• Information shown:

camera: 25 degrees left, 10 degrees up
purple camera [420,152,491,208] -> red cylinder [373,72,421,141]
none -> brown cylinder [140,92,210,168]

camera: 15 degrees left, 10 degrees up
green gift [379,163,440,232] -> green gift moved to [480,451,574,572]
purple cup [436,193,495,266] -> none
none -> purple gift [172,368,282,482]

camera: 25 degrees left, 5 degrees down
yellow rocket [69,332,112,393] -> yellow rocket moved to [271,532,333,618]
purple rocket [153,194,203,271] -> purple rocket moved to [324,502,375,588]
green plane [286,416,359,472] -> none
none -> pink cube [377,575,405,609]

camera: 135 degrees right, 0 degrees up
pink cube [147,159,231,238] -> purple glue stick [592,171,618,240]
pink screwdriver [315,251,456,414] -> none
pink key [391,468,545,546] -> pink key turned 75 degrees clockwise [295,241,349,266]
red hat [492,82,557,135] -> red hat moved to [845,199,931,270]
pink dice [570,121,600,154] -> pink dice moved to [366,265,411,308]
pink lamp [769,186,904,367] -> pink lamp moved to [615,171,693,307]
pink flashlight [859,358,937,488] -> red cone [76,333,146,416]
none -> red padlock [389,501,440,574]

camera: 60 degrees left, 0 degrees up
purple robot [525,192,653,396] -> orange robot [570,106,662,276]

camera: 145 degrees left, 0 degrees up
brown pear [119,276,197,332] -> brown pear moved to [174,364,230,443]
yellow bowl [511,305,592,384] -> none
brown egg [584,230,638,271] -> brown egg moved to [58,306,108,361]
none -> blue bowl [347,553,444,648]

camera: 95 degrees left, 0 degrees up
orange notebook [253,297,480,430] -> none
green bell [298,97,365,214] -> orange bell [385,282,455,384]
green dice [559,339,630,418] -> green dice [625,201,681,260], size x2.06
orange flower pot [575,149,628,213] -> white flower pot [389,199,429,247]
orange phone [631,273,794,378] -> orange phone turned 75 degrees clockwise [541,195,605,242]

• Your instructions: Please repeat each entry exactly as written.

• Task output:
camera: 25 degrees left, 10 degrees up
purple camera [420,152,491,208] -> red cylinder [373,72,421,141]
none -> brown cylinder [140,92,210,168]

camera: 15 degrees left, 10 degrees up
green gift [379,163,440,232] -> green gift moved to [480,451,574,572]
purple cup [436,193,495,266] -> none
none -> purple gift [172,368,282,482]

camera: 25 degrees left, 5 degrees down
yellow rocket [69,332,112,393] -> yellow rocket moved to [271,532,333,618]
purple rocket [153,194,203,271] -> purple rocket moved to [324,502,375,588]
green plane [286,416,359,472] -> none
none -> pink cube [377,575,405,609]

camera: 135 degrees right, 0 degrees up
pink cube [147,159,231,238] -> purple glue stick [592,171,618,240]
pink screwdriver [315,251,456,414] -> none
pink key [391,468,545,546] -> pink key turned 75 degrees clockwise [295,241,349,266]
red hat [492,82,557,135] -> red hat moved to [845,199,931,270]
pink dice [570,121,600,154] -> pink dice moved to [366,265,411,308]
pink lamp [769,186,904,367] -> pink lamp moved to [615,171,693,307]
pink flashlight [859,358,937,488] -> red cone [76,333,146,416]
none -> red padlock [389,501,440,574]

camera: 60 degrees left, 0 degrees up
purple robot [525,192,653,396] -> orange robot [570,106,662,276]

camera: 145 degrees left, 0 degrees up
brown pear [119,276,197,332] -> brown pear moved to [174,364,230,443]
yellow bowl [511,305,592,384] -> none
brown egg [584,230,638,271] -> brown egg moved to [58,306,108,361]
none -> blue bowl [347,553,444,648]

camera: 95 degrees left, 0 degrees up
orange notebook [253,297,480,430] -> none
green bell [298,97,365,214] -> orange bell [385,282,455,384]
green dice [559,339,630,418] -> green dice [625,201,681,260], size x2.06
orange flower pot [575,149,628,213] -> white flower pot [389,199,429,247]
orange phone [631,273,794,378] -> orange phone turned 75 degrees clockwise [541,195,605,242]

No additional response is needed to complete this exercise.